— WHAT TO PRODUCE —
What you hand back must match the records word for word, with no pictures.

(Counted item lists)
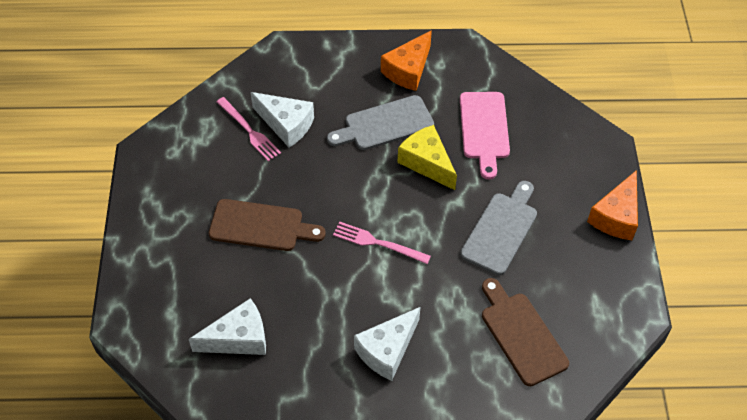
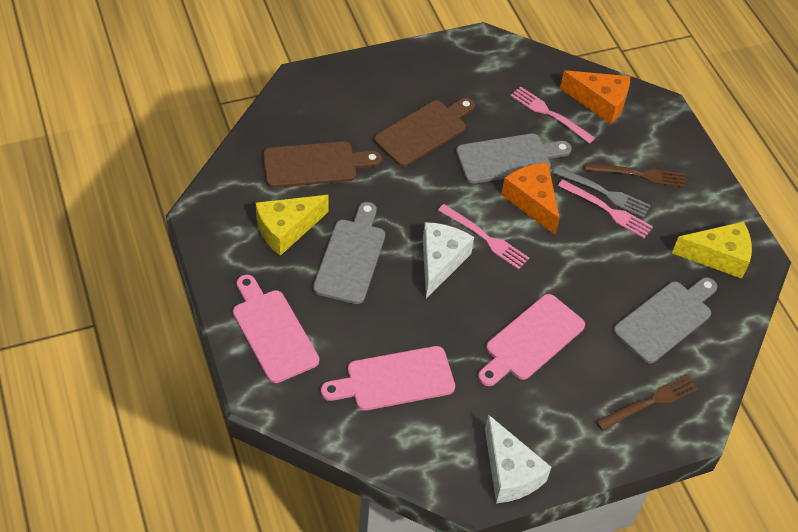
brown fork: none = 0 -> [585,163,685,188] [596,375,698,431] = 2
grey cutting board: [327,95,434,150] [460,181,537,275] = 2 -> [313,202,385,304] [456,133,572,184] [613,277,717,364] = 3
grey fork: none = 0 -> [553,166,651,218] = 1
pink cutting board: [460,92,510,179] = 1 -> [233,275,319,383] [321,346,455,411] [478,294,585,386] = 3
pink fork: [216,97,281,161] [333,221,431,264] = 2 -> [438,204,529,269] [510,87,595,144] [558,179,653,238] = 3
white cheese: [189,298,266,355] [251,92,314,147] [354,307,420,381] = 3 -> [423,222,474,299] [485,415,551,503] = 2
yellow cheese: [398,125,457,190] = 1 -> [256,195,329,256] [672,221,752,279] = 2

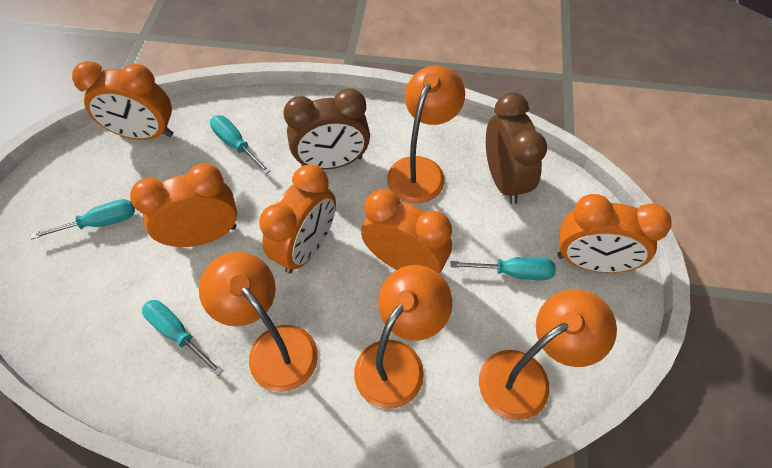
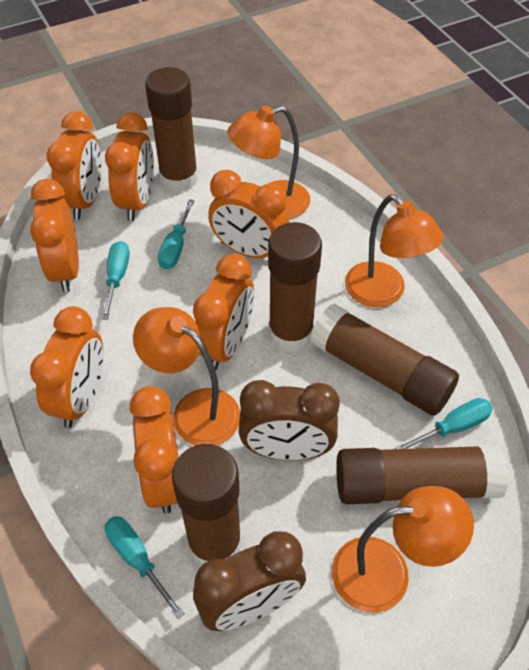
brown glue stick: none = 0 -> [145,67,198,193] [172,444,242,566] [268,222,322,352] [310,304,459,416] [336,444,508,504] = 5
orange clock: [72,61,173,140] [130,164,237,247] [259,165,336,274] [361,189,452,274] [557,194,672,273] = 5 -> [30,179,79,292] [30,306,104,428] [47,111,102,220] [105,112,154,221] [130,386,179,514] [193,254,254,370] [208,170,289,258] = 7

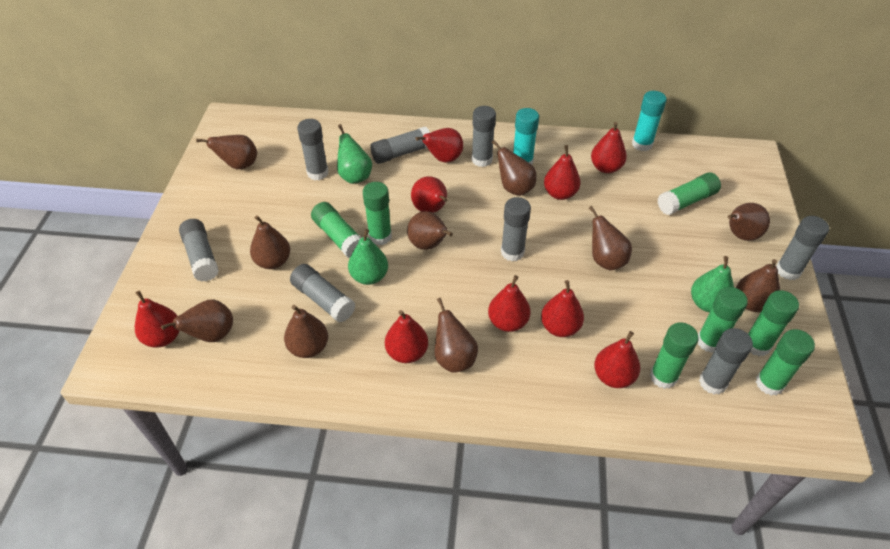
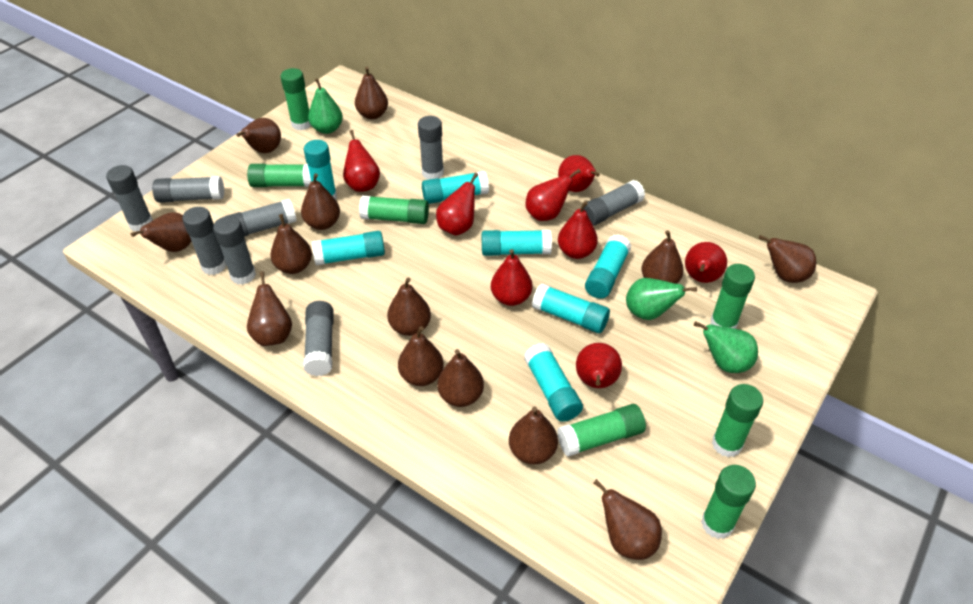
brown pear: [161,300,233,342] [196,135,257,169] [250,215,290,269] [284,305,328,358] [407,211,453,250] [435,298,478,373] [492,140,537,196] [589,206,632,270] [727,203,770,241] [736,259,780,312] = 10 -> [131,213,191,252] [236,118,281,153] [247,271,292,346] [271,214,312,274] [301,173,340,230] [355,67,388,119] [387,278,431,336] [398,326,444,386] [437,349,484,407] [509,407,558,464] [593,479,662,560] [642,230,683,284] [759,235,816,283] = 13
red pear: [135,290,179,348] [385,310,428,363] [411,176,447,213] [415,128,463,163] [488,275,530,332] [541,280,584,337] [544,145,581,200] [591,122,627,173] [594,331,640,388] = 9 -> [343,130,380,192] [436,173,478,236] [491,249,532,306] [525,169,581,221] [558,155,600,192] [558,201,598,259] [576,343,622,388] [685,242,727,283] = 8
turquoise glue stick: [513,108,539,165] [632,91,667,151] = 2 -> [304,140,337,200] [312,231,385,266] [422,171,489,204] [482,230,552,256] [524,343,583,422] [532,283,610,333] [585,235,631,299] = 7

— RESPONSE TO THIS TASK —
brown fork: none = 0 -> [585,163,685,188] [596,375,698,431] = 2
grey cutting board: [327,95,434,150] [460,181,537,275] = 2 -> [313,202,385,304] [456,133,572,184] [613,277,717,364] = 3
grey fork: none = 0 -> [553,166,651,218] = 1
pink cutting board: [460,92,510,179] = 1 -> [233,275,319,383] [321,346,455,411] [478,294,585,386] = 3
pink fork: [216,97,281,161] [333,221,431,264] = 2 -> [438,204,529,269] [510,87,595,144] [558,179,653,238] = 3
white cheese: [189,298,266,355] [251,92,314,147] [354,307,420,381] = 3 -> [423,222,474,299] [485,415,551,503] = 2
yellow cheese: [398,125,457,190] = 1 -> [256,195,329,256] [672,221,752,279] = 2

brown glue stick: none = 0 -> [145,67,198,193] [172,444,242,566] [268,222,322,352] [310,304,459,416] [336,444,508,504] = 5
orange clock: [72,61,173,140] [130,164,237,247] [259,165,336,274] [361,189,452,274] [557,194,672,273] = 5 -> [30,179,79,292] [30,306,104,428] [47,111,102,220] [105,112,154,221] [130,386,179,514] [193,254,254,370] [208,170,289,258] = 7

brown pear: [161,300,233,342] [196,135,257,169] [250,215,290,269] [284,305,328,358] [407,211,453,250] [435,298,478,373] [492,140,537,196] [589,206,632,270] [727,203,770,241] [736,259,780,312] = 10 -> [131,213,191,252] [236,118,281,153] [247,271,292,346] [271,214,312,274] [301,173,340,230] [355,67,388,119] [387,278,431,336] [398,326,444,386] [437,349,484,407] [509,407,558,464] [593,479,662,560] [642,230,683,284] [759,235,816,283] = 13
red pear: [135,290,179,348] [385,310,428,363] [411,176,447,213] [415,128,463,163] [488,275,530,332] [541,280,584,337] [544,145,581,200] [591,122,627,173] [594,331,640,388] = 9 -> [343,130,380,192] [436,173,478,236] [491,249,532,306] [525,169,581,221] [558,155,600,192] [558,201,598,259] [576,343,622,388] [685,242,727,283] = 8
turquoise glue stick: [513,108,539,165] [632,91,667,151] = 2 -> [304,140,337,200] [312,231,385,266] [422,171,489,204] [482,230,552,256] [524,343,583,422] [532,283,610,333] [585,235,631,299] = 7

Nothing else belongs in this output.